(Extracted data entries)
'''
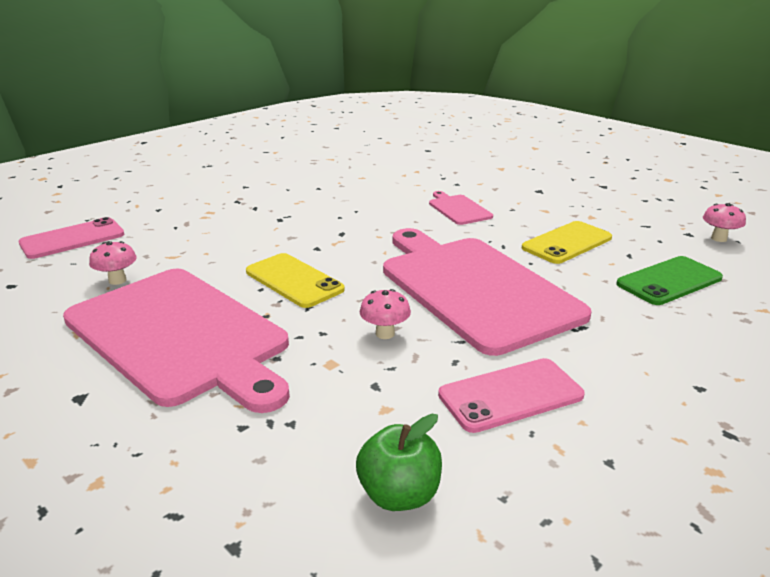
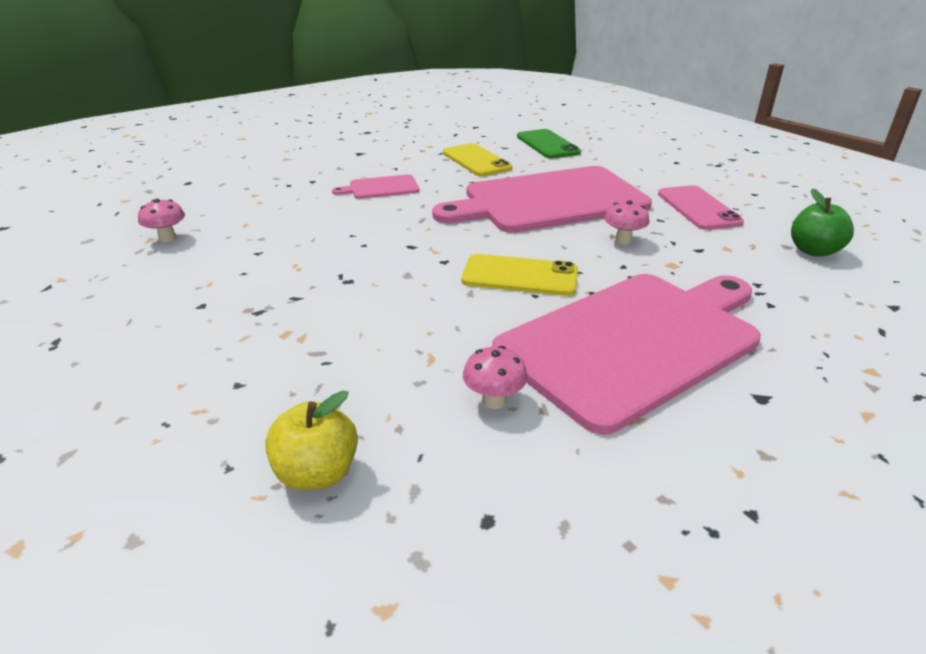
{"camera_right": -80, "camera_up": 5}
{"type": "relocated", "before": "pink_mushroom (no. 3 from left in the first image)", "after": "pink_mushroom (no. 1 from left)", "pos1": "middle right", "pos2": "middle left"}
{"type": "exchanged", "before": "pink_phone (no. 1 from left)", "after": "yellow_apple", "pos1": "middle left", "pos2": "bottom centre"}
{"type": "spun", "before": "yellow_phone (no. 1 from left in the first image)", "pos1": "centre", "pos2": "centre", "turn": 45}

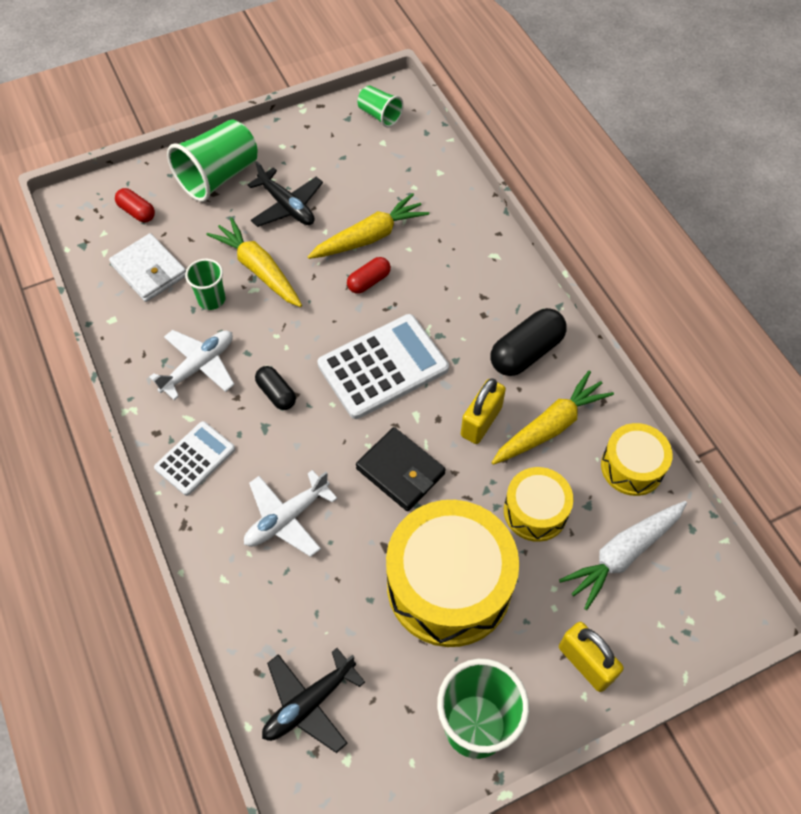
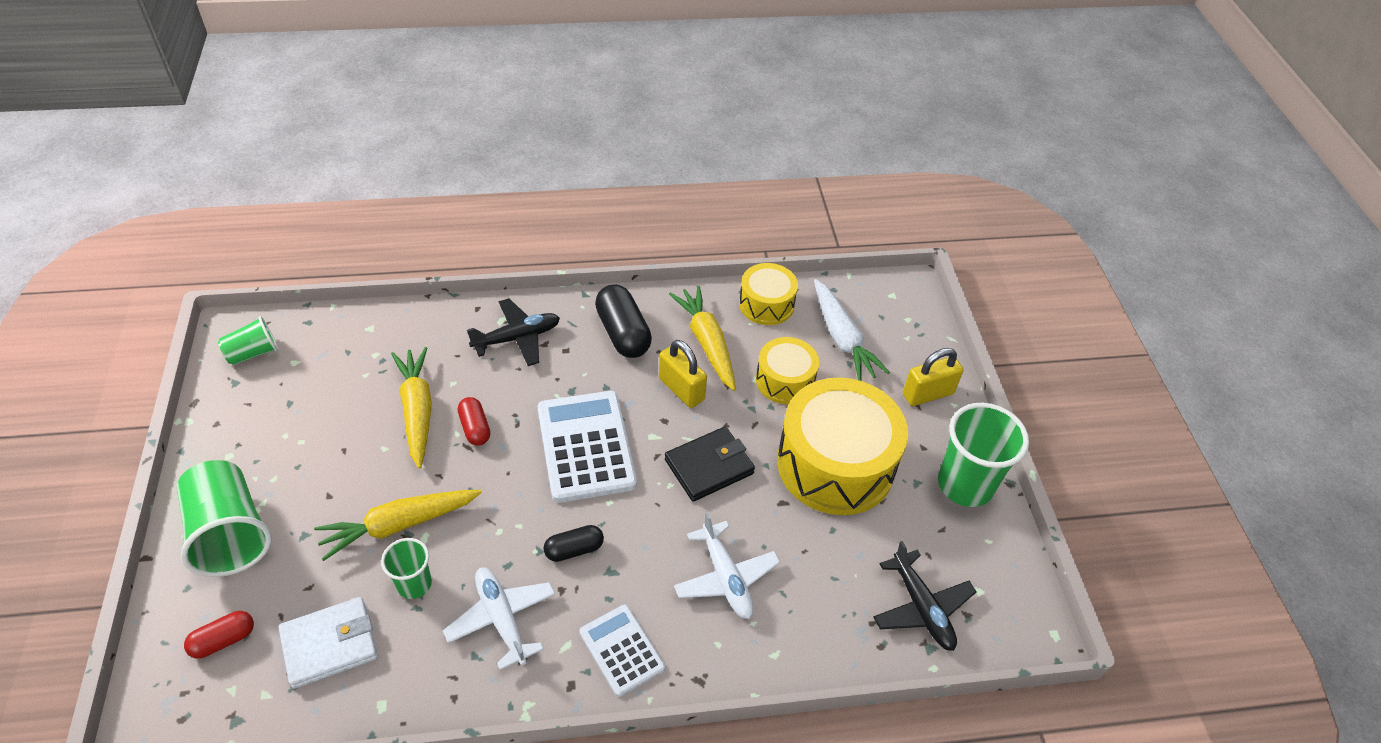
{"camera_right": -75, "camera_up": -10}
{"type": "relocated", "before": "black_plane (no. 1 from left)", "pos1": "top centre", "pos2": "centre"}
'''
Every record above should reappear exactly, with the pictures gone.

Problem solution ::
{"camera_right": -80, "camera_up": 5}
{"type": "relocated", "before": "pink_mushroom (no. 3 from left in the first image)", "after": "pink_mushroom (no. 1 from left)", "pos1": "middle right", "pos2": "middle left"}
{"type": "exchanged", "before": "pink_phone (no. 1 from left)", "after": "yellow_apple", "pos1": "middle left", "pos2": "bottom centre"}
{"type": "spun", "before": "yellow_phone (no. 1 from left in the first image)", "pos1": "centre", "pos2": "centre", "turn": 45}

{"camera_right": -75, "camera_up": -10}
{"type": "relocated", "before": "black_plane (no. 1 from left)", "pos1": "top centre", "pos2": "centre"}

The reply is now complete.